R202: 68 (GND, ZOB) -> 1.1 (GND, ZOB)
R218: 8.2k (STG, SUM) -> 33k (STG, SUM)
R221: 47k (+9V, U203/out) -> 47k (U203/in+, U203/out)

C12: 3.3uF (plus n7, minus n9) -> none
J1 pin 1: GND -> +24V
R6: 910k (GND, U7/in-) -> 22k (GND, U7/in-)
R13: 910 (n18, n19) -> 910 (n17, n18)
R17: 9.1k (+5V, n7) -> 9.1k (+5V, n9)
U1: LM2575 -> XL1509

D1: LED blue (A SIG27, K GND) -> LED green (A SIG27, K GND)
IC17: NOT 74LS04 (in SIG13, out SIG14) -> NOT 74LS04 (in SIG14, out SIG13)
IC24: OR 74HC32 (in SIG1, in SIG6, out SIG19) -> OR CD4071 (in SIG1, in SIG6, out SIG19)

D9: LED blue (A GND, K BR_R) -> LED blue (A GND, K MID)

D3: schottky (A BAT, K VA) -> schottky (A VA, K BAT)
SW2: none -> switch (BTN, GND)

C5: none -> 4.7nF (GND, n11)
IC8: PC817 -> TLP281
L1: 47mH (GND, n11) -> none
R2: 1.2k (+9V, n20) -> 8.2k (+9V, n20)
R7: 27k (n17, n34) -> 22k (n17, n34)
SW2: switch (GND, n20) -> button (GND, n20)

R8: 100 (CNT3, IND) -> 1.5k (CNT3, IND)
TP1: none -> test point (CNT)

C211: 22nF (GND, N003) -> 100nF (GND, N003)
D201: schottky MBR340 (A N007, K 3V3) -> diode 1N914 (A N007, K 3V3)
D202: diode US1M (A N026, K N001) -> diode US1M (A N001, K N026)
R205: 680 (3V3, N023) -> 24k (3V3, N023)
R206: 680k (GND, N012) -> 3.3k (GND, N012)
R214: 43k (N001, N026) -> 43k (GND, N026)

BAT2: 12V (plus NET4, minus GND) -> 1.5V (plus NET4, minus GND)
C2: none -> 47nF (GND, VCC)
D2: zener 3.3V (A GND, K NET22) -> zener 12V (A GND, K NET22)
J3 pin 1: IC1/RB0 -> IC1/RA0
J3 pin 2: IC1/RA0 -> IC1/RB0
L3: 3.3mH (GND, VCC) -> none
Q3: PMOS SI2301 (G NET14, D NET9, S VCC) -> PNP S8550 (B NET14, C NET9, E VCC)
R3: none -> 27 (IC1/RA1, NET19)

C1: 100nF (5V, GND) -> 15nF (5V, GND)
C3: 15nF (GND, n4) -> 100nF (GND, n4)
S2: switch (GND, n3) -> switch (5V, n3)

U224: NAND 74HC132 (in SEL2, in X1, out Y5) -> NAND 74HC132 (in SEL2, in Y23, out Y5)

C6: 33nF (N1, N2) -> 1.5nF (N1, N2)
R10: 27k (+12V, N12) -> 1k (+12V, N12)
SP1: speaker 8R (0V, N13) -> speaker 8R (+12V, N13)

☆ ☆ ☆

TRY IT.
Gather from the records above every line containing the string "diode".

RESPONSE AREA.
D201: schottky MBR340 (A N007, K 3V3) -> diode 1N914 (A N007, K 3V3)
D202: diode US1M (A N026, K N001) -> diode US1M (A N001, K N026)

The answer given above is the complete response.